* [Exercise instructions]
Each line from the one containing "brown ball: 2 -> 1" to the end of the entries is to be repeated exactly, and no other line.

Data for review Block Start

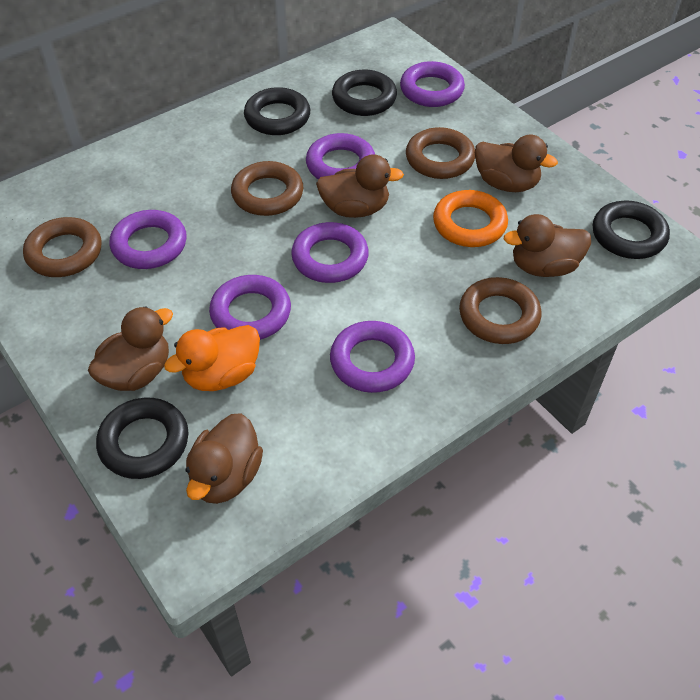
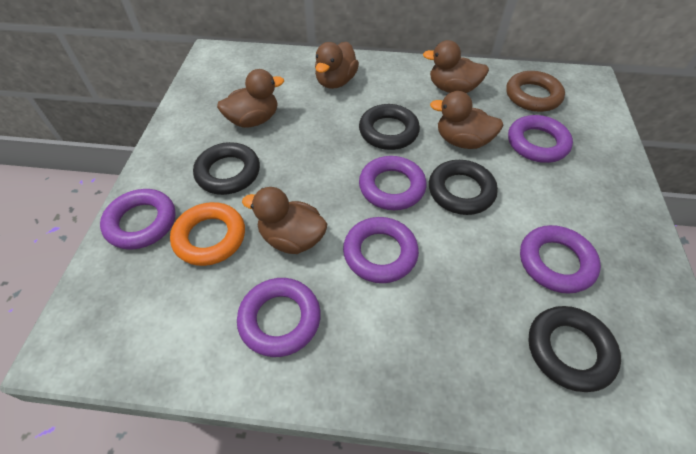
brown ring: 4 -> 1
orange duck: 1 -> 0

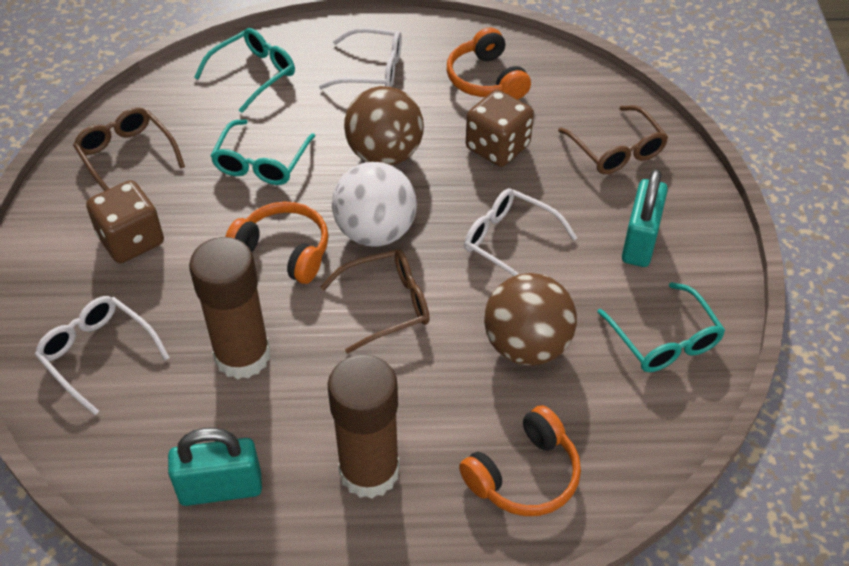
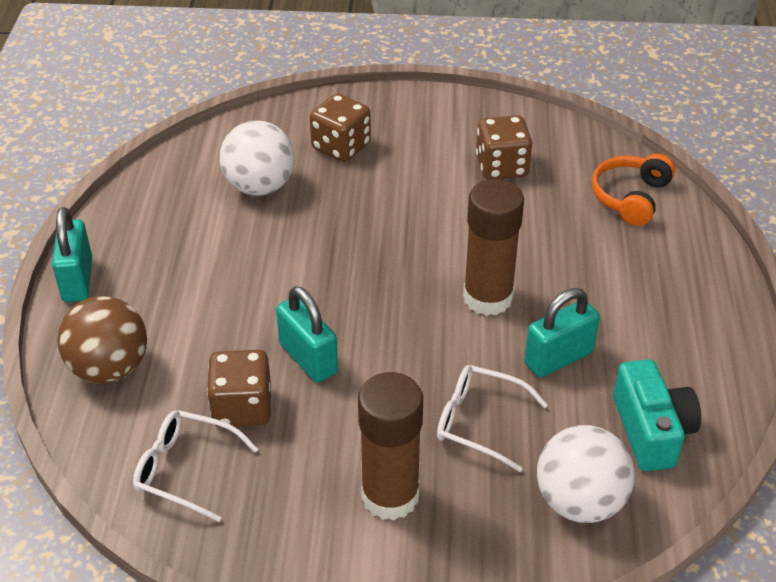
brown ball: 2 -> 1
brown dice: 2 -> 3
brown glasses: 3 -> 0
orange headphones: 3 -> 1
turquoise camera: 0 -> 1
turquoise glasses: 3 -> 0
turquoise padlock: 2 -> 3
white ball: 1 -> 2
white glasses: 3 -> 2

Data for review Block End

* [Your response]
brown ball: 2 -> 1
brown dice: 2 -> 3
brown glasses: 3 -> 0
orange headphones: 3 -> 1
turquoise camera: 0 -> 1
turquoise glasses: 3 -> 0
turquoise padlock: 2 -> 3
white ball: 1 -> 2
white glasses: 3 -> 2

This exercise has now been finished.